Exercise directions
An exact copy of the data is required; the images should not appear in it.

Data to examine
* * * * * * * * *

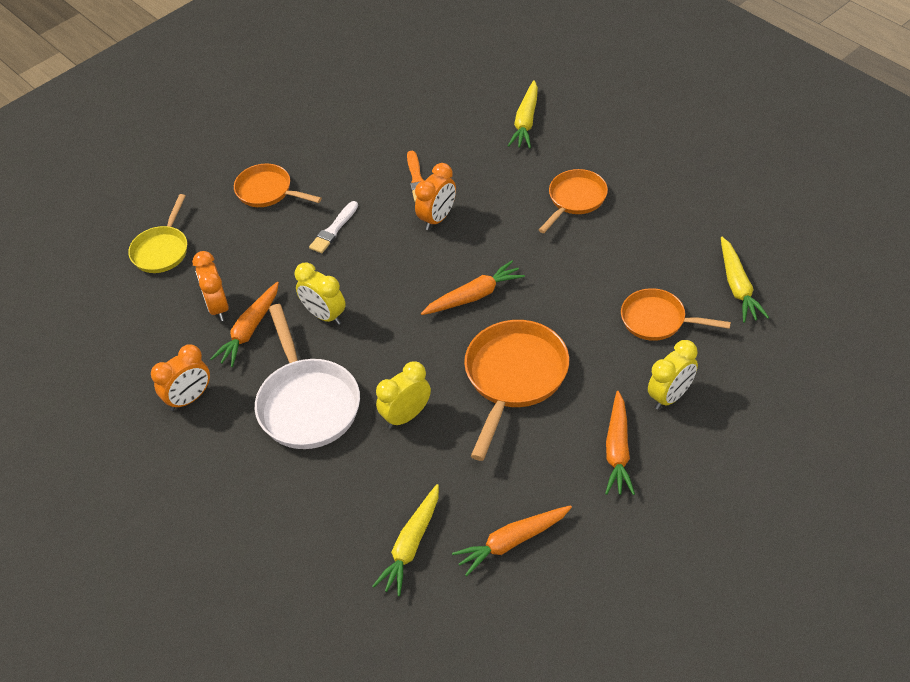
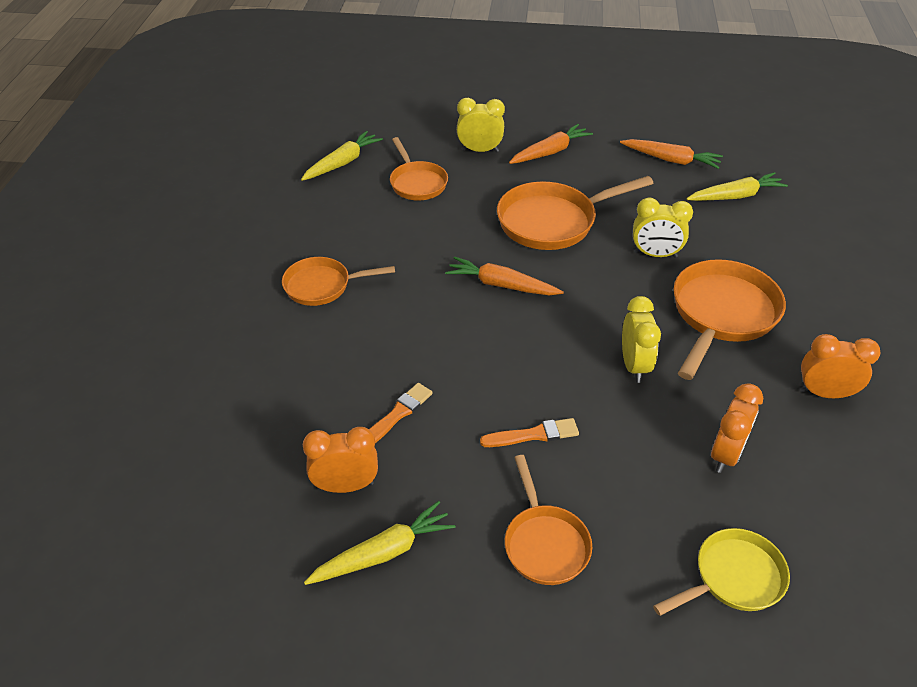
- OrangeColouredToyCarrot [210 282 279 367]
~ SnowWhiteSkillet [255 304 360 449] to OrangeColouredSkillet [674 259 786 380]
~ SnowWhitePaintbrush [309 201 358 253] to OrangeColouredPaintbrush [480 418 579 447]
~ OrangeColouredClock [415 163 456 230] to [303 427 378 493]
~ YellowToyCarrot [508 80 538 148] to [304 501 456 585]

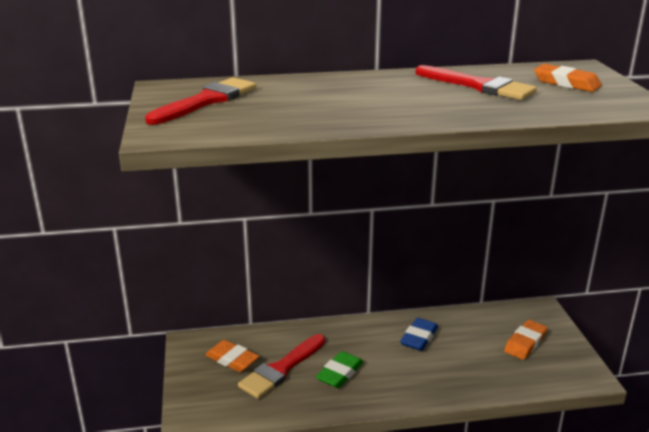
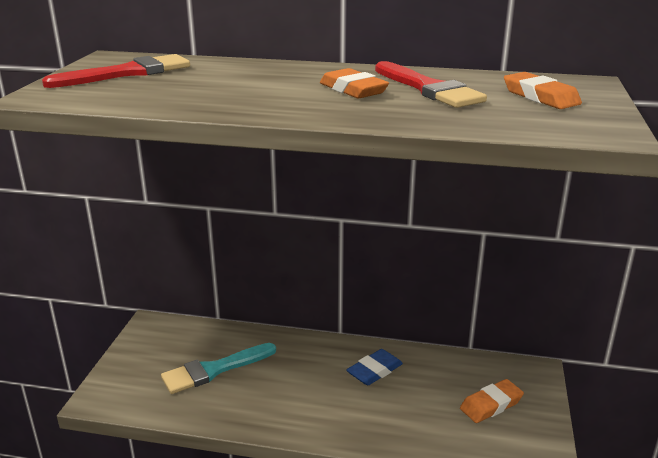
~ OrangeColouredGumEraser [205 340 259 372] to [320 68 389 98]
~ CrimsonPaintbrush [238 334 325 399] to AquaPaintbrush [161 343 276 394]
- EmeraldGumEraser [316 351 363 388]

* * * * * * * * *

Answer
- OrangeColouredToyCarrot [210 282 279 367]
~ SnowWhiteSkillet [255 304 360 449] to OrangeColouredSkillet [674 259 786 380]
~ SnowWhitePaintbrush [309 201 358 253] to OrangeColouredPaintbrush [480 418 579 447]
~ OrangeColouredClock [415 163 456 230] to [303 427 378 493]
~ YellowToyCarrot [508 80 538 148] to [304 501 456 585]

~ OrangeColouredGumEraser [205 340 259 372] to [320 68 389 98]
~ CrimsonPaintbrush [238 334 325 399] to AquaPaintbrush [161 343 276 394]
- EmeraldGumEraser [316 351 363 388]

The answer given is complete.